— PROVIDED MATERIAL —
────

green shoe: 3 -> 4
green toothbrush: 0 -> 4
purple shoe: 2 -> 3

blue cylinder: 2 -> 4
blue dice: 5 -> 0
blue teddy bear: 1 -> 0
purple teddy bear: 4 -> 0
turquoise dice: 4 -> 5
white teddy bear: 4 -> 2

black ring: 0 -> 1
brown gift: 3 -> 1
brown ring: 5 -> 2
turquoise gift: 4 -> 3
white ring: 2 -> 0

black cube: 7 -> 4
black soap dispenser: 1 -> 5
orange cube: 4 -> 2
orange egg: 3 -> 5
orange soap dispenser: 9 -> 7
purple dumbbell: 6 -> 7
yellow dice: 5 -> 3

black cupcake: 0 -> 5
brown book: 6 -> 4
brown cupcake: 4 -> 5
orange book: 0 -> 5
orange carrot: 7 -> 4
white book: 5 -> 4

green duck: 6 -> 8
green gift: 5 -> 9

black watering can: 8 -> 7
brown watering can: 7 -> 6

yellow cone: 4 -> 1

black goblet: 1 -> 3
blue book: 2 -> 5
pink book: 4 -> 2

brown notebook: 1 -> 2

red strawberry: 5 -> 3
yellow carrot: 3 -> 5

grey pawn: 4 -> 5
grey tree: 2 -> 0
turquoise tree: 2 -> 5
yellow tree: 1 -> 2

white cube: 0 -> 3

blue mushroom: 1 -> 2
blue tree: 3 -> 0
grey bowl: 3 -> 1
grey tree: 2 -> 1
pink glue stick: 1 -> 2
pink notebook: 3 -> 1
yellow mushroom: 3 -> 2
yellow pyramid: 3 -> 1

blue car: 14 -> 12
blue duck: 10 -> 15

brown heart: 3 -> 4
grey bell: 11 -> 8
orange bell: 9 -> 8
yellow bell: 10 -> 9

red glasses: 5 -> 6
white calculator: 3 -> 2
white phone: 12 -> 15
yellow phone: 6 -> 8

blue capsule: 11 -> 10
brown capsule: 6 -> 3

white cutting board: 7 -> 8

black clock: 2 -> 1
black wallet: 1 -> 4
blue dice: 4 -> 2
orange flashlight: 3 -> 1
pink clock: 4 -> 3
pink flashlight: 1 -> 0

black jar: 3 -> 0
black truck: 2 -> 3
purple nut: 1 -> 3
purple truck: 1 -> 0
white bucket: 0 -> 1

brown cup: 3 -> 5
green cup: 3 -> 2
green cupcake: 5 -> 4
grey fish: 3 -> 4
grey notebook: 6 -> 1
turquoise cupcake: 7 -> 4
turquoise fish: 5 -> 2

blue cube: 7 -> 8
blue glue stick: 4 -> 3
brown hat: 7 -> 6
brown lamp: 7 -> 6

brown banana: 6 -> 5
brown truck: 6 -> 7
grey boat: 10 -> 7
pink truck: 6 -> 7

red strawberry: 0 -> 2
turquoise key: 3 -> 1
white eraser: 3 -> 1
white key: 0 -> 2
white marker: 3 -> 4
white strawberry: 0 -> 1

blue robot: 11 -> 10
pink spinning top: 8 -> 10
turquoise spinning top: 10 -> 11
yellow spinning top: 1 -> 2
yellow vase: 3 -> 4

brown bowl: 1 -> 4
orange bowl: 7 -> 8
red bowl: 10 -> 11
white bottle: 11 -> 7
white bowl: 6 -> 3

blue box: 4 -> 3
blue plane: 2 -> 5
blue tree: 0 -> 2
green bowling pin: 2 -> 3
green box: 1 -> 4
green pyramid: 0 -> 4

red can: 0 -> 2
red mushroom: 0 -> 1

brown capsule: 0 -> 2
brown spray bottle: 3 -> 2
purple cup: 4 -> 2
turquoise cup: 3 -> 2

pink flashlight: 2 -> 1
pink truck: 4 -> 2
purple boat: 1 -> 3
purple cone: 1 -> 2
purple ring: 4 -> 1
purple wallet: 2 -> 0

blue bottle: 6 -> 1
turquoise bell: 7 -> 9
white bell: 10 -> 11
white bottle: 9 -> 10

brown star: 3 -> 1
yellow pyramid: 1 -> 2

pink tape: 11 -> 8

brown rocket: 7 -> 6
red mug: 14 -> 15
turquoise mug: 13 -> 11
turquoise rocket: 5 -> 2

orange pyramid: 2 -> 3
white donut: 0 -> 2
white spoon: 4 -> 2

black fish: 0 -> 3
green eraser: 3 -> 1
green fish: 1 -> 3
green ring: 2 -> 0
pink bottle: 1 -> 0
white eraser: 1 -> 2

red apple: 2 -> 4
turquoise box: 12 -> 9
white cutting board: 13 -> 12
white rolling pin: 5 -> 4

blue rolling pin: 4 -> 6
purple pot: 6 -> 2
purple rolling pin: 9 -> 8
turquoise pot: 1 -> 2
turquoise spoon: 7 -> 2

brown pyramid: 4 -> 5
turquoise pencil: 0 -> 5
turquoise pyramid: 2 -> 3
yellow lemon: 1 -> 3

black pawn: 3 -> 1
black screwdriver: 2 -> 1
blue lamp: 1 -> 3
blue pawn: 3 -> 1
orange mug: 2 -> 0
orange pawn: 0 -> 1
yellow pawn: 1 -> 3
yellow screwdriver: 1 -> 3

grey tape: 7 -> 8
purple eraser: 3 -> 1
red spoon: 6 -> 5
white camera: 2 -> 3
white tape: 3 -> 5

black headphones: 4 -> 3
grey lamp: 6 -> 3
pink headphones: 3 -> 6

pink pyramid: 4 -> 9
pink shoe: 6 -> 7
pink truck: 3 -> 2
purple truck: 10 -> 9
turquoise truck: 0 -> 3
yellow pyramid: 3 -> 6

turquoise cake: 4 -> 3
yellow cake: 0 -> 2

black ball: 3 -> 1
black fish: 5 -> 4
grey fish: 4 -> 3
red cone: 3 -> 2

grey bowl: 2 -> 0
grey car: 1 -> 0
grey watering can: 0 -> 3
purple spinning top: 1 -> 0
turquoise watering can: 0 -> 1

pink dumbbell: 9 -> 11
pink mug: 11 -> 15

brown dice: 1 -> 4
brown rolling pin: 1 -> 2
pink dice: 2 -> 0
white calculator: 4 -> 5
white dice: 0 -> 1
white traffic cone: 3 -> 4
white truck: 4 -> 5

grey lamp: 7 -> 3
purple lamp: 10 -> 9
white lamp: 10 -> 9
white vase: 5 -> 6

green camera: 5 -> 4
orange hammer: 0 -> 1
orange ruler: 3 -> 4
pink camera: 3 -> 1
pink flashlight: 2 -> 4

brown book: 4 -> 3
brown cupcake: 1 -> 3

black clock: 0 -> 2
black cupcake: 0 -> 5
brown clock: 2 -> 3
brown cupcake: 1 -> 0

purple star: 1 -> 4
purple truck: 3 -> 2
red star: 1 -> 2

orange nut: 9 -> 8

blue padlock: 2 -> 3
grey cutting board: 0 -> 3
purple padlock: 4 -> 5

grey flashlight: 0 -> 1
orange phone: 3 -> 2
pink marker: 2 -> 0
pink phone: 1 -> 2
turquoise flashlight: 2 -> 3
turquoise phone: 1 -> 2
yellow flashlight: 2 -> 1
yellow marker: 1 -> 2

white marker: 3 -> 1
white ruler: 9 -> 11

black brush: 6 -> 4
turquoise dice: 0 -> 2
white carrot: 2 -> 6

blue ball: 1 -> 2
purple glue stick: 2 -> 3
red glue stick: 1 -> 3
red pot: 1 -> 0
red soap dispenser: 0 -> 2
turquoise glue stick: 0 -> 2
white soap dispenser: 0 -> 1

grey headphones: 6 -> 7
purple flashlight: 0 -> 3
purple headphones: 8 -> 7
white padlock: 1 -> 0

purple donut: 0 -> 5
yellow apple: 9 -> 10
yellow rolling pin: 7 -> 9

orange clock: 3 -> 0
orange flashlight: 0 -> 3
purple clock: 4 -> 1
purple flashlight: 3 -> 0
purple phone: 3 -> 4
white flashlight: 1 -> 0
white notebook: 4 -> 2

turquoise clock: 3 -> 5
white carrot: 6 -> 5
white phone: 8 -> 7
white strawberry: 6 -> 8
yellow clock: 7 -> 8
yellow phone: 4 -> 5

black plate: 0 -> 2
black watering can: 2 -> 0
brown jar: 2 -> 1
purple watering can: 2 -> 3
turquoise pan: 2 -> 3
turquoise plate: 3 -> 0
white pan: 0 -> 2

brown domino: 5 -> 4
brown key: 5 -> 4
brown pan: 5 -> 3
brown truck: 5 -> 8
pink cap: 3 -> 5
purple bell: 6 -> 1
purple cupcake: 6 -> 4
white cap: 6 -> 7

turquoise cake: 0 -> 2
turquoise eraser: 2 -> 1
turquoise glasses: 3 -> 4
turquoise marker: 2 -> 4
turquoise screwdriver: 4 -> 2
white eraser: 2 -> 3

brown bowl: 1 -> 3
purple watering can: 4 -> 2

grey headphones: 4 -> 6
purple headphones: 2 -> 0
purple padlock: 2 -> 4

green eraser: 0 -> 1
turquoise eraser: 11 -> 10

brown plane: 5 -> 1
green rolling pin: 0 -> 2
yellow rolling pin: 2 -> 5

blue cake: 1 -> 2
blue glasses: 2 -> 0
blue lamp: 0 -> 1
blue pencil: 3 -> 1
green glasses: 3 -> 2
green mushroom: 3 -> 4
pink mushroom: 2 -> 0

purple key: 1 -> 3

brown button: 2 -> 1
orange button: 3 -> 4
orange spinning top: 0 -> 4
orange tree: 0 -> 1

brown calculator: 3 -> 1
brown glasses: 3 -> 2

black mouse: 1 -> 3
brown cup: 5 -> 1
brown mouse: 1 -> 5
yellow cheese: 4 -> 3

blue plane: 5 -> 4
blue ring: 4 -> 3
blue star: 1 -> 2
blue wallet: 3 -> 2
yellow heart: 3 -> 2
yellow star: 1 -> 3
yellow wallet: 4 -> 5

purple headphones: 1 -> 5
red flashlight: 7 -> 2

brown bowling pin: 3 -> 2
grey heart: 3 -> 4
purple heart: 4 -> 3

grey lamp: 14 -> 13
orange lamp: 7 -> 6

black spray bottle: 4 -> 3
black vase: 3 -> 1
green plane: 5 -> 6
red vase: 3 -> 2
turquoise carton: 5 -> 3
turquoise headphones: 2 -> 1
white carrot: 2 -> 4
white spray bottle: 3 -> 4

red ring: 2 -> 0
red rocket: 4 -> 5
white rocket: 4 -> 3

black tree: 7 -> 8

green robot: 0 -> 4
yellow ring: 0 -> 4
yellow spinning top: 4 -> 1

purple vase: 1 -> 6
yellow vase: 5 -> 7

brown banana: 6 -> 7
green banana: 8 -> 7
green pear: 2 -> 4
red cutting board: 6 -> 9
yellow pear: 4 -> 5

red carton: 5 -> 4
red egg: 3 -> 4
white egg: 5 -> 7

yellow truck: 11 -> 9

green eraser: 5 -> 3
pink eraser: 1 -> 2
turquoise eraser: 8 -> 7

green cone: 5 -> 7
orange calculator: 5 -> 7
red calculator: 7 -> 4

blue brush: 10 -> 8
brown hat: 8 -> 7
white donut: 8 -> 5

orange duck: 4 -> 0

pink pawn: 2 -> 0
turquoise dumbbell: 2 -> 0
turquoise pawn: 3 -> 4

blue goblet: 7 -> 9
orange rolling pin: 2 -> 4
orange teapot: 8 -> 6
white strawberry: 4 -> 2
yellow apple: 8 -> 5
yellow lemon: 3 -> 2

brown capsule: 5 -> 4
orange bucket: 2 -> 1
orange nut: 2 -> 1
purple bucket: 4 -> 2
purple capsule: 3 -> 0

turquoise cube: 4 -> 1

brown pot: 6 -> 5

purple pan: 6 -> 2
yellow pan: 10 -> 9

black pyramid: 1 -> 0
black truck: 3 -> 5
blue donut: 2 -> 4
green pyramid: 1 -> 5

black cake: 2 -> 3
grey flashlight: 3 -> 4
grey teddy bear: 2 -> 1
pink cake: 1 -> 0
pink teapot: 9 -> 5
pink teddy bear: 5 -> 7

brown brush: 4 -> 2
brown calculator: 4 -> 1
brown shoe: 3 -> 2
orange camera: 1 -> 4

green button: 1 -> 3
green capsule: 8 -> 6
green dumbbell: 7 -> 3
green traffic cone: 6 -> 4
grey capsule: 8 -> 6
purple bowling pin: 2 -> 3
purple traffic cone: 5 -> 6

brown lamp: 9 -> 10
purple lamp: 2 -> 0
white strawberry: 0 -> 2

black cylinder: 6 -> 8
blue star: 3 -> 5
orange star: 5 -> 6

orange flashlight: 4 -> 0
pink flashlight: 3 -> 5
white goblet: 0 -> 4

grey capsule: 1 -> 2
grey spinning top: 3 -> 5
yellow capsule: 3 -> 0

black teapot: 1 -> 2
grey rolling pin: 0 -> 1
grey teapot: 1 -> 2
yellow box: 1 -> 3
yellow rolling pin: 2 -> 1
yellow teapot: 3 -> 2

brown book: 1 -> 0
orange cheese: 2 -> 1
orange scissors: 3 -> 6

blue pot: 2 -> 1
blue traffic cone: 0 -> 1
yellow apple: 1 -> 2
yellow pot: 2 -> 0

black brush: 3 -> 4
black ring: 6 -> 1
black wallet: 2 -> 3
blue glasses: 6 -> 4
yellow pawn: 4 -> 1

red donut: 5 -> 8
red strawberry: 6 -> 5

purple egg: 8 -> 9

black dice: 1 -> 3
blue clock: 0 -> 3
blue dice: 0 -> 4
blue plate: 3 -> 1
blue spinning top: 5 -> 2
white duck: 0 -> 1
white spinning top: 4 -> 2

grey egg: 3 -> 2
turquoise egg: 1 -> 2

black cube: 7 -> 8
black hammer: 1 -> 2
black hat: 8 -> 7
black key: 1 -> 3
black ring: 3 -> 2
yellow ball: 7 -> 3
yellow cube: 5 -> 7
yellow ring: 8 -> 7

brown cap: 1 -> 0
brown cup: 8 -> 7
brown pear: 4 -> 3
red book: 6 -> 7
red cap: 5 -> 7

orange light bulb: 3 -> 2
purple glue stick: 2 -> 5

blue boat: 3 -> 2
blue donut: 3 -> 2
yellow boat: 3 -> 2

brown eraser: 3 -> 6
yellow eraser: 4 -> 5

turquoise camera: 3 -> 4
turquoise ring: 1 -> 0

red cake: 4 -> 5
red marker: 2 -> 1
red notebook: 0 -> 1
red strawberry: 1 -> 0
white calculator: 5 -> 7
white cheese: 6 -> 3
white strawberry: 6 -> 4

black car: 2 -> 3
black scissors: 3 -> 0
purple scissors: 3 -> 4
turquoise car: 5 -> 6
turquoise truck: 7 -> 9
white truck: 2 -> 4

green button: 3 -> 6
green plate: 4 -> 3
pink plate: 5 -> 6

────

Lines from the start of the records through the one containing "brown watering can: 7 -> 6" are what should be retyped, exactly and in full, both ends included.

green shoe: 3 -> 4
green toothbrush: 0 -> 4
purple shoe: 2 -> 3

blue cylinder: 2 -> 4
blue dice: 5 -> 0
blue teddy bear: 1 -> 0
purple teddy bear: 4 -> 0
turquoise dice: 4 -> 5
white teddy bear: 4 -> 2

black ring: 0 -> 1
brown gift: 3 -> 1
brown ring: 5 -> 2
turquoise gift: 4 -> 3
white ring: 2 -> 0

black cube: 7 -> 4
black soap dispenser: 1 -> 5
orange cube: 4 -> 2
orange egg: 3 -> 5
orange soap dispenser: 9 -> 7
purple dumbbell: 6 -> 7
yellow dice: 5 -> 3

black cupcake: 0 -> 5
brown book: 6 -> 4
brown cupcake: 4 -> 5
orange book: 0 -> 5
orange carrot: 7 -> 4
white book: 5 -> 4

green duck: 6 -> 8
green gift: 5 -> 9

black watering can: 8 -> 7
brown watering can: 7 -> 6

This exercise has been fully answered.